* _DATA RECORDS_:
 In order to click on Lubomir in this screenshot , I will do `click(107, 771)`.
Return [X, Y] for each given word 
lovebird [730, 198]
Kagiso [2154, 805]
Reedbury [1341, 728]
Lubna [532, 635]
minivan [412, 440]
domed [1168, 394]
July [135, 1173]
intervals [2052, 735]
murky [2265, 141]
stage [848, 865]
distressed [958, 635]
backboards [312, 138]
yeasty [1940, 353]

* _EXERCISE AIM_: Can you echo back every line of the records above, character for character?

* _RESPONSE_:
 In order to click on Lubomir in this screenshot , I will do `click(107, 771)`.
Return [X, Y] for each given word 
lovebird [730, 198]
Kagiso [2154, 805]
Reedbury [1341, 728]
Lubna [532, 635]
minivan [412, 440]
domed [1168, 394]
July [135, 1173]
intervals [2052, 735]
murky [2265, 141]
stage [848, 865]
distressed [958, 635]
backboards [312, 138]
yeasty [1940, 353]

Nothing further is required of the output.